(Stored data entries)
====

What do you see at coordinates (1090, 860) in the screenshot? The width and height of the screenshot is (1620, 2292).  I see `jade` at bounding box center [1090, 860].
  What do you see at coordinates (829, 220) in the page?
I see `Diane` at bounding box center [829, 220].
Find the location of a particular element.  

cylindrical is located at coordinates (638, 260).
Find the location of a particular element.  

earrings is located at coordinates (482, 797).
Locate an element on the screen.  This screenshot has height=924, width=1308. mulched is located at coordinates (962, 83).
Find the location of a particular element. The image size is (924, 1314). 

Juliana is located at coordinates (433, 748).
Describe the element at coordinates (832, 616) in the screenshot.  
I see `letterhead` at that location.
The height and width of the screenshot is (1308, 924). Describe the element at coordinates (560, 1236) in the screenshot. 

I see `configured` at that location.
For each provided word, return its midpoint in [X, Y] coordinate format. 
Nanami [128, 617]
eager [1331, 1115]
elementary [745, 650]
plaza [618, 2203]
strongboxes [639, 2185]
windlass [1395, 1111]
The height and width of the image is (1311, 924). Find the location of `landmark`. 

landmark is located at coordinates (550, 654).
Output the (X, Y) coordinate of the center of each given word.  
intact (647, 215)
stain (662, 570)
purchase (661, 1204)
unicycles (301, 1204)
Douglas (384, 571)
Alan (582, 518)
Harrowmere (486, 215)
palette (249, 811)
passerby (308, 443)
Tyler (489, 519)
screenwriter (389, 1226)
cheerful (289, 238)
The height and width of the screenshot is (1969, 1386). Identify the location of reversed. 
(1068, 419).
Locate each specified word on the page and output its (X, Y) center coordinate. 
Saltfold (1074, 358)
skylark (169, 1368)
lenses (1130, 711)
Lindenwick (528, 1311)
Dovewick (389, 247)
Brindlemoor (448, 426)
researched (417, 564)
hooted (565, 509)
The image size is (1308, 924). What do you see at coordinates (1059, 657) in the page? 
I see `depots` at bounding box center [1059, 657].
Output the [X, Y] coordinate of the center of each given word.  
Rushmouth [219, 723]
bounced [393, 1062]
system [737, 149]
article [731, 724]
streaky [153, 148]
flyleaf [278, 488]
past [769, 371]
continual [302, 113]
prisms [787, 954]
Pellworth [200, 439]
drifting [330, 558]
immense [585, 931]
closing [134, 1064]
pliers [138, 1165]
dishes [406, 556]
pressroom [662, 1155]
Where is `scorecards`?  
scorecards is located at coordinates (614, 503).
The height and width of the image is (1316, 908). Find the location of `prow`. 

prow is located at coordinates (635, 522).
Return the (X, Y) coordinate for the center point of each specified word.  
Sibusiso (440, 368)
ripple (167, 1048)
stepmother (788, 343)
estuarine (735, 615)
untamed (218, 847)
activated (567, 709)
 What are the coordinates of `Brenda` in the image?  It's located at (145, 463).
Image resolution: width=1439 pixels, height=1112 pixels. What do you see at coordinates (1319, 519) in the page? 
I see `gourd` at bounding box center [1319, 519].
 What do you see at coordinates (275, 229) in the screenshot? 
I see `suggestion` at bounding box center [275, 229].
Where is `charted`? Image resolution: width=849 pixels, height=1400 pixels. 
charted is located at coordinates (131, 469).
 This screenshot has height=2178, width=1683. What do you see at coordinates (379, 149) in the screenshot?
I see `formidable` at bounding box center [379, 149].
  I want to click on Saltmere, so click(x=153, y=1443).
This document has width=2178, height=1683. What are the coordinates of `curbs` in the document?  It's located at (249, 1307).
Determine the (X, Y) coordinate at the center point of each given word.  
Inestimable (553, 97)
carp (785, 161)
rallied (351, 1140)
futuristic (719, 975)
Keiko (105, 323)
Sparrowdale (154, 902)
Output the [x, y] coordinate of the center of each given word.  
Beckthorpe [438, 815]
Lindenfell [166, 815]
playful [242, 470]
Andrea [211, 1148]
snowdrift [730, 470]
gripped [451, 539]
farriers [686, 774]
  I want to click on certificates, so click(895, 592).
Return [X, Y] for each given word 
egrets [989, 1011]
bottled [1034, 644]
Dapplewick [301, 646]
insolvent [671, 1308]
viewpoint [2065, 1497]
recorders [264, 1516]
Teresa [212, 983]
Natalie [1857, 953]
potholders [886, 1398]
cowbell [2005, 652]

====

§ **What the exercise asks**: Copy the data from the line containing "Sparrowdale (154, 902)" through the end, both included, changing "given word" to "listed word" and leaving everything else the same.

§ **Full response**:
Sparrowdale (154, 902)
Output the [x, y] coordinate of the center of each listed word.  
Beckthorpe [438, 815]
Lindenfell [166, 815]
playful [242, 470]
Andrea [211, 1148]
snowdrift [730, 470]
gripped [451, 539]
farriers [686, 774]
  I want to click on certificates, so click(895, 592).
Return [X, Y] for each listed word 
egrets [989, 1011]
bottled [1034, 644]
Dapplewick [301, 646]
insolvent [671, 1308]
viewpoint [2065, 1497]
recorders [264, 1516]
Teresa [212, 983]
Natalie [1857, 953]
potholders [886, 1398]
cowbell [2005, 652]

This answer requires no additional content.